*** Opening ENTRIES SHOWN ***
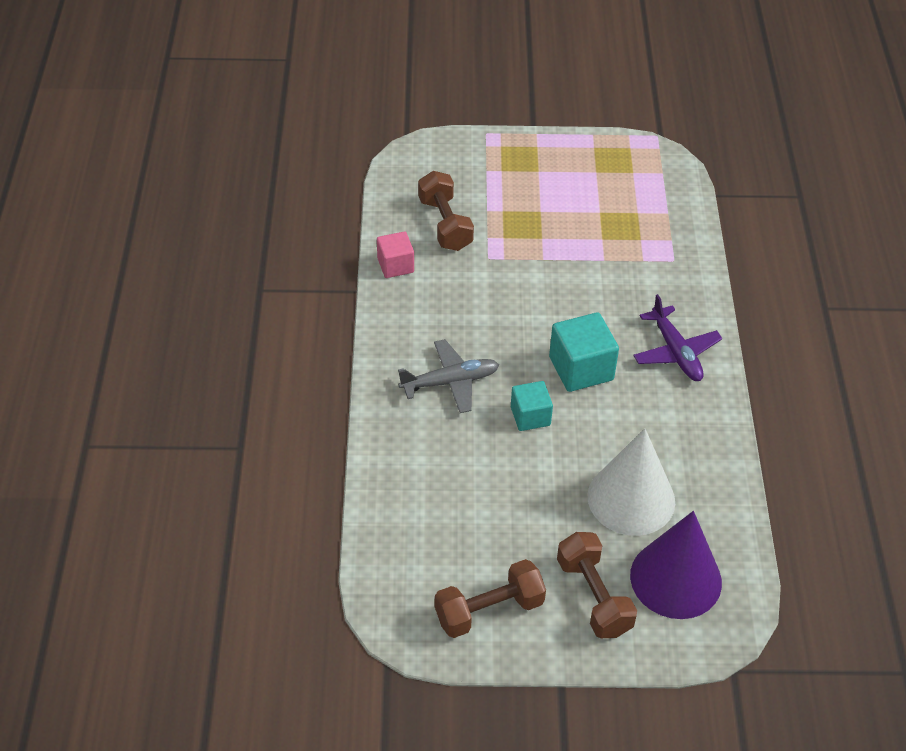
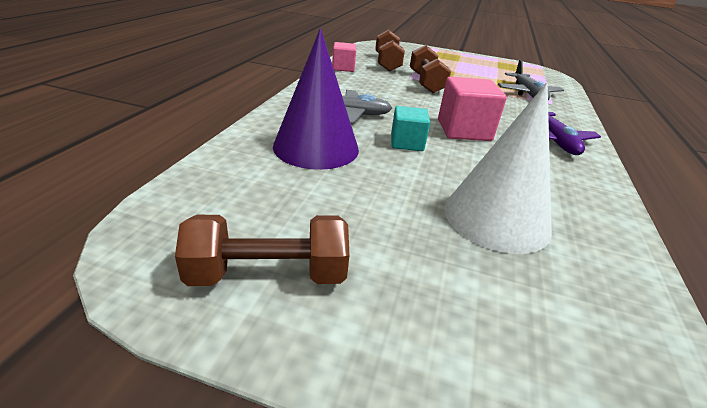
camera: 15 degrees right, 15 degrees down
(581, 368) = (464, 130): turquoise cube -> pink cube
(593, 596) = (422, 300): brown dumbbell -> brown dumbbell (426, 83)
(643, 244) = (528, 93): none -> grey plane
(675, 578) = (551, 313): purple cone -> purple cone (316, 147)

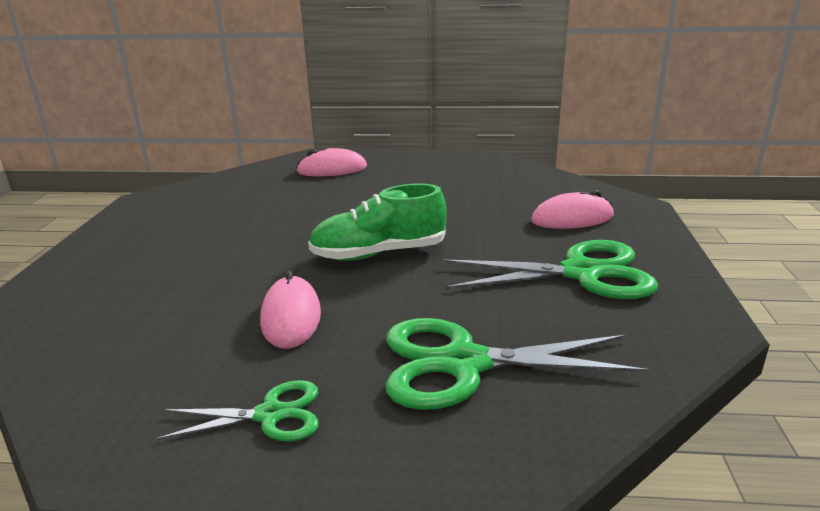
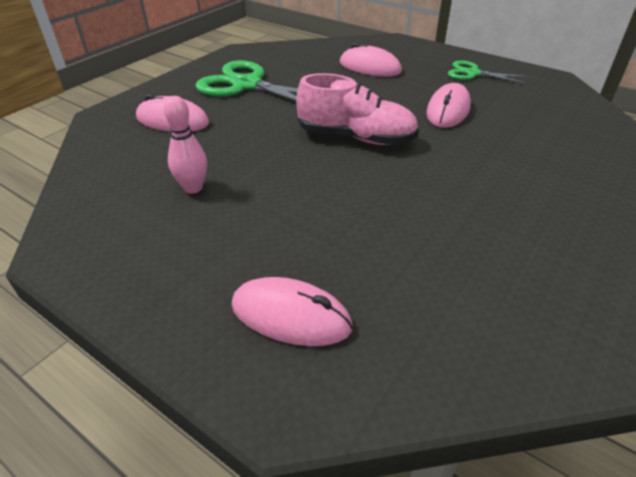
camera: 150 degrees left, 15 degrees up
(379, 253) = (356, 137): green shoe -> pink shoe
(463, 190) = (193, 188): none -> pink bowling pin
(464, 363) = (370, 67): green scissors -> pink mouse

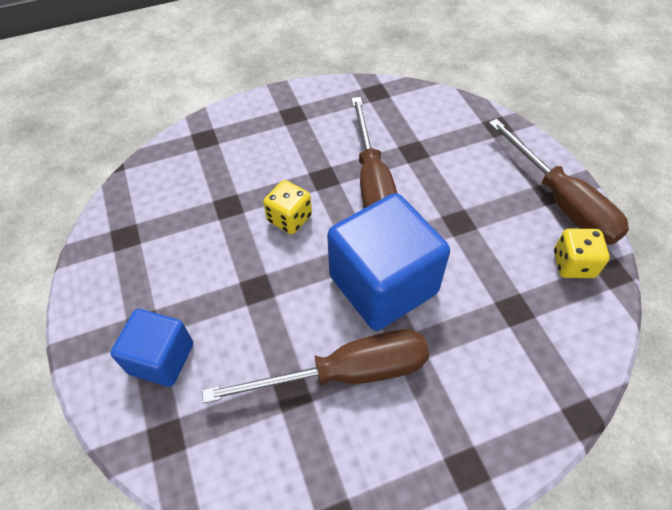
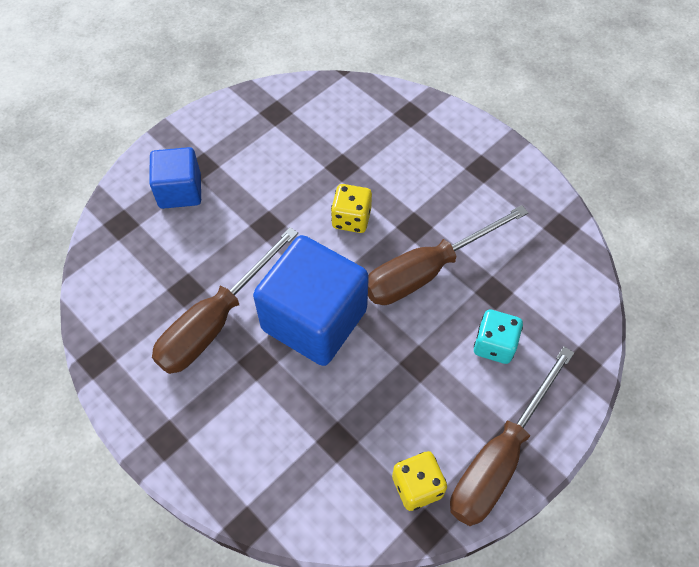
camera: 65 degrees right, 5 degrees up
(345, 373) = (215, 321): brown screwdriver -> brown screwdriver turned 75 degrees clockwise
(462, 168) = (494, 345): none -> turquoise dice

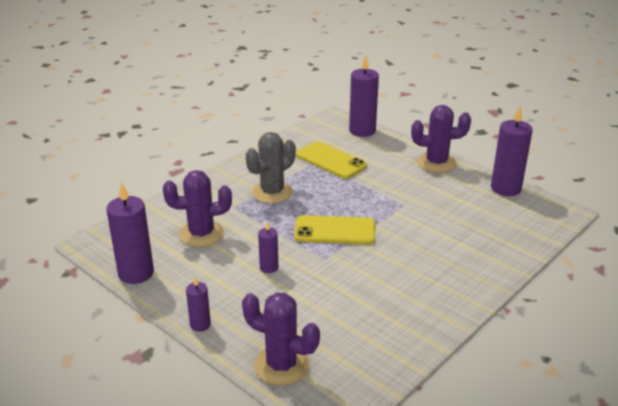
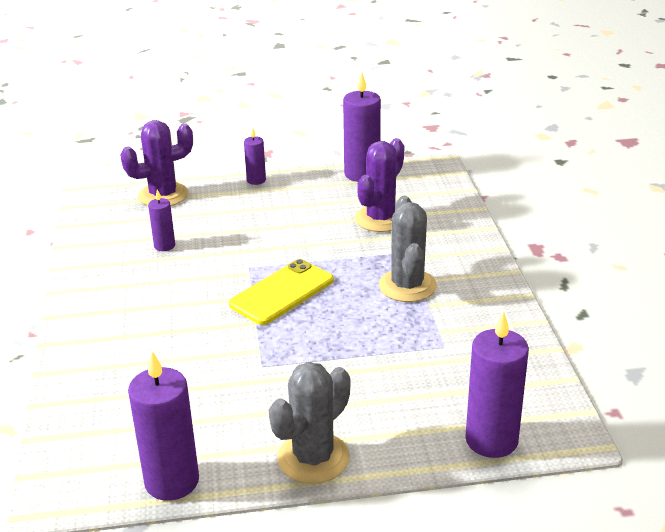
camera: 130 degrees right, 0 degrees up
(269, 267) = (279, 233): purple candle -> purple candle (164, 246)
(331, 160) = (432, 363): yellow phone -> none
(436, 163) = (313, 458): purple cactus -> grey cactus

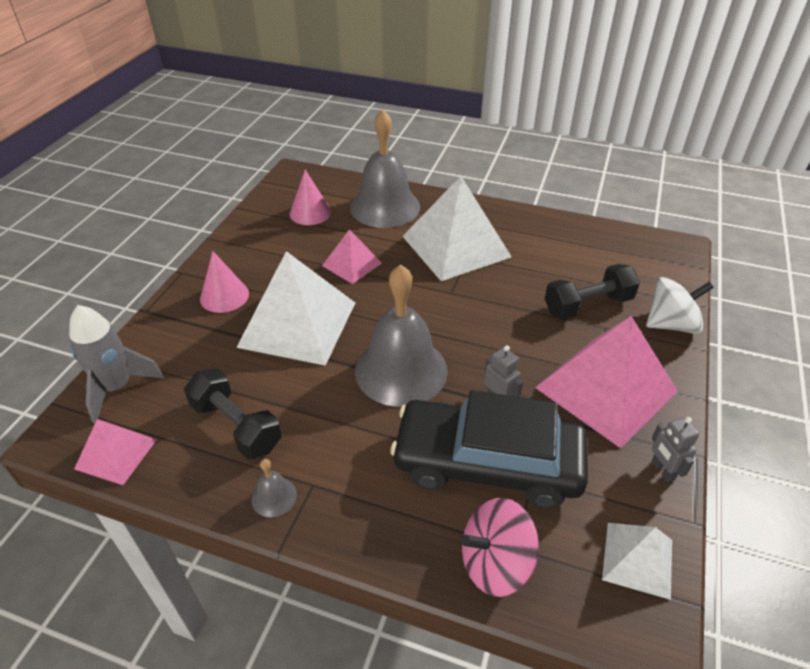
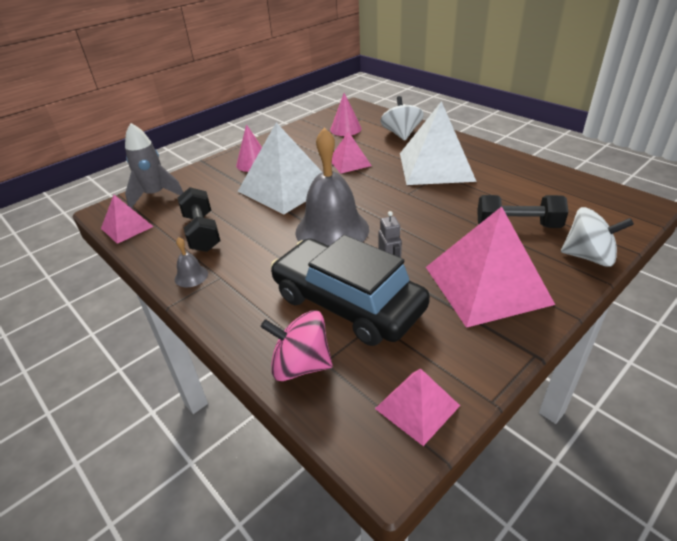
camera: 30 degrees right, 5 degrees down
(385, 207) = (401, 134): grey bell -> white spinning top
(638, 559) = (417, 407): white pyramid -> pink pyramid
(662, 470) = (492, 355): grey robot -> none

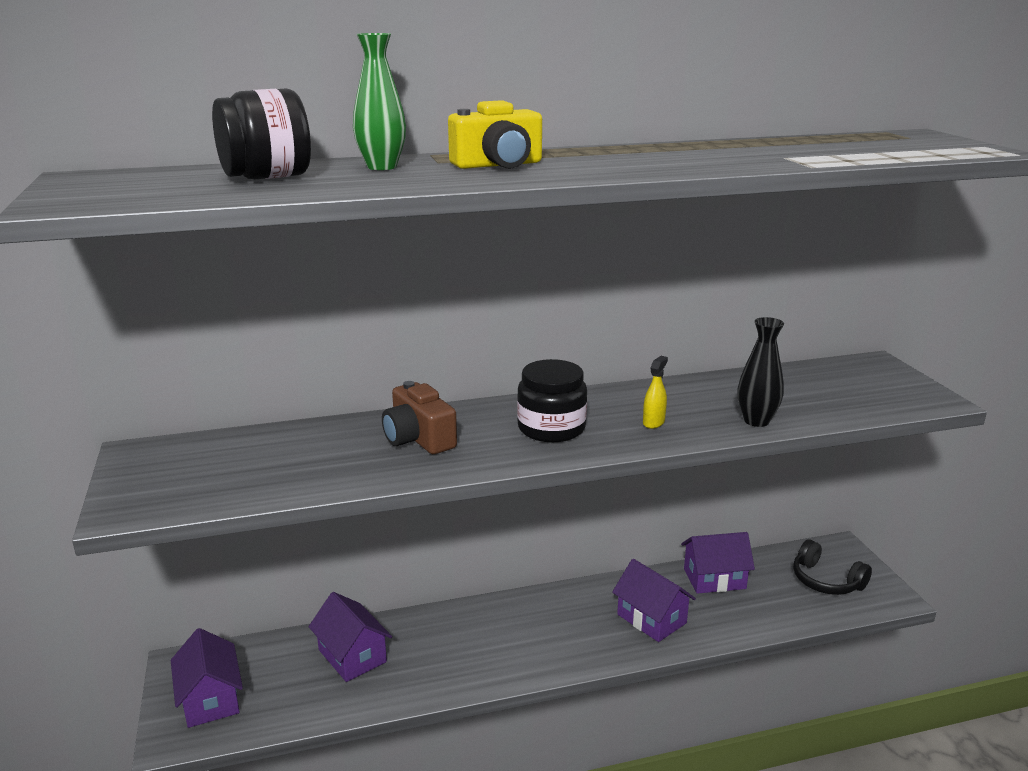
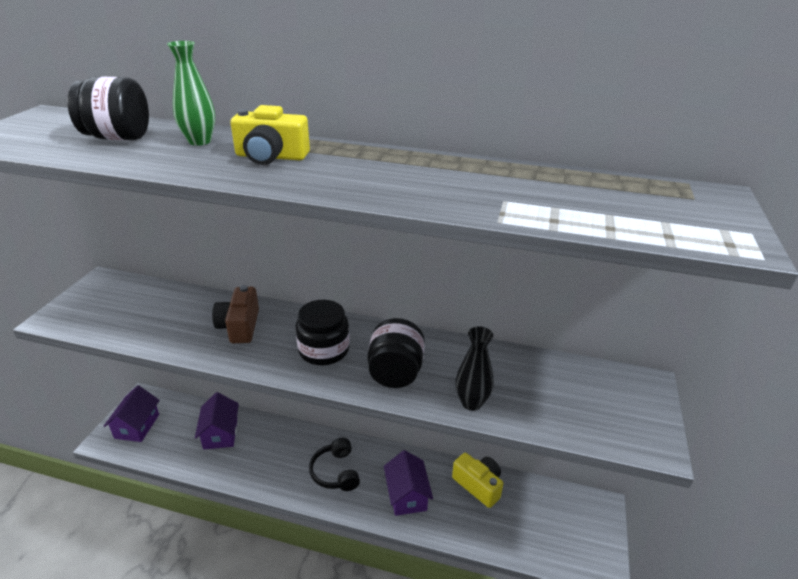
camera: 30 degrees right, 10 degrees up
(653, 422) = (395, 373): yellow spray bottle -> black jar
(714, 578) = (478, 485): purple house -> yellow camera
(826, 581) = (561, 528): black headphones -> black headphones (335, 472)

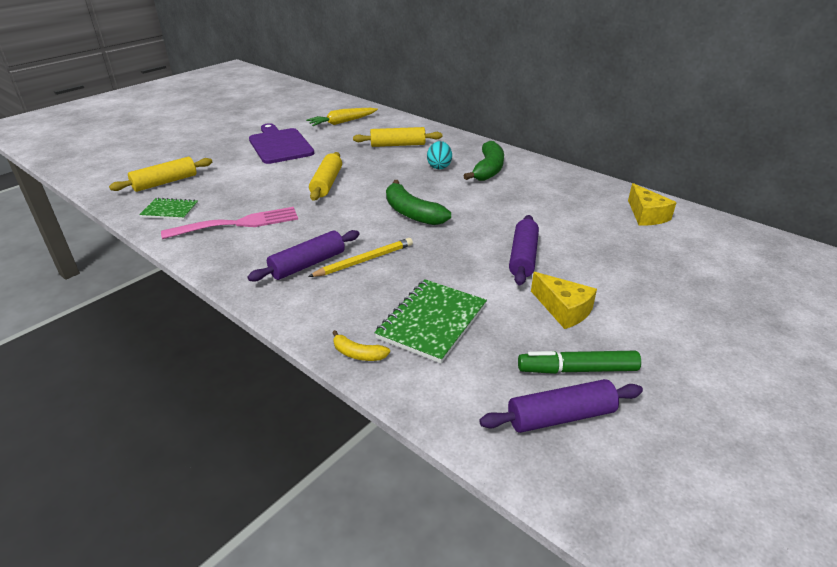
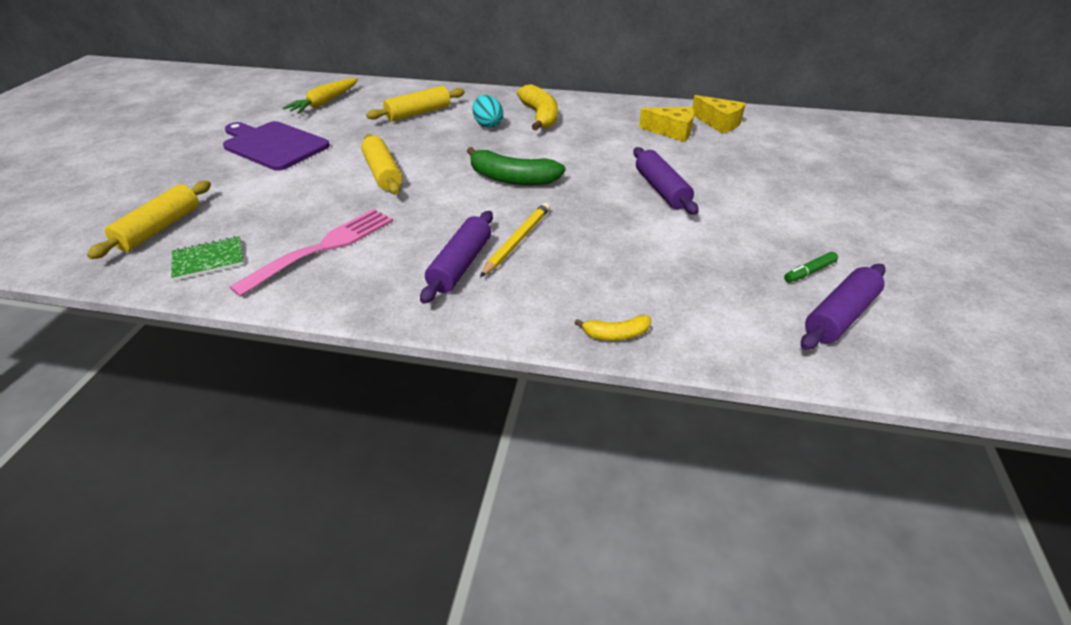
camera: 30 degrees left, 5 degrees up
(432, 322) = (649, 277): green notebook -> none
(488, 169) = (540, 116): green banana -> yellow banana
(563, 310) = (744, 225): yellow cheese -> yellow cheese (672, 132)
(577, 369) = (809, 272): green marker -> green marker, size x0.57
*** Closing ENTRIES SHOWN ***
▶ **TASK ITEM**
Print the listing verbatim; no pictures.

▶ **FINISHED TASK**
camera: 15 degrees right, 15 degrees down
(581, 368) = (464, 130): turquoise cube -> pink cube
(593, 596) = (422, 300): brown dumbbell -> brown dumbbell (426, 83)
(643, 244) = (528, 93): none -> grey plane
(675, 578) = (551, 313): purple cone -> purple cone (316, 147)

camera: 150 degrees left, 15 degrees up
(379, 253) = (356, 137): green shoe -> pink shoe
(463, 190) = (193, 188): none -> pink bowling pin
(464, 363) = (370, 67): green scissors -> pink mouse

camera: 65 degrees right, 5 degrees up
(345, 373) = (215, 321): brown screwdriver -> brown screwdriver turned 75 degrees clockwise
(462, 168) = (494, 345): none -> turquoise dice

camera: 130 degrees right, 0 degrees up
(269, 267) = (279, 233): purple candle -> purple candle (164, 246)
(331, 160) = (432, 363): yellow phone -> none
(436, 163) = (313, 458): purple cactus -> grey cactus

camera: 30 degrees right, 5 degrees down
(385, 207) = (401, 134): grey bell -> white spinning top
(638, 559) = (417, 407): white pyramid -> pink pyramid
(662, 470) = (492, 355): grey robot -> none

camera: 30 degrees right, 10 degrees up
(653, 422) = (395, 373): yellow spray bottle -> black jar
(714, 578) = (478, 485): purple house -> yellow camera
(826, 581) = (561, 528): black headphones -> black headphones (335, 472)

camera: 30 degrees left, 5 degrees up
(432, 322) = (649, 277): green notebook -> none
(488, 169) = (540, 116): green banana -> yellow banana
(563, 310) = (744, 225): yellow cheese -> yellow cheese (672, 132)
(577, 369) = (809, 272): green marker -> green marker, size x0.57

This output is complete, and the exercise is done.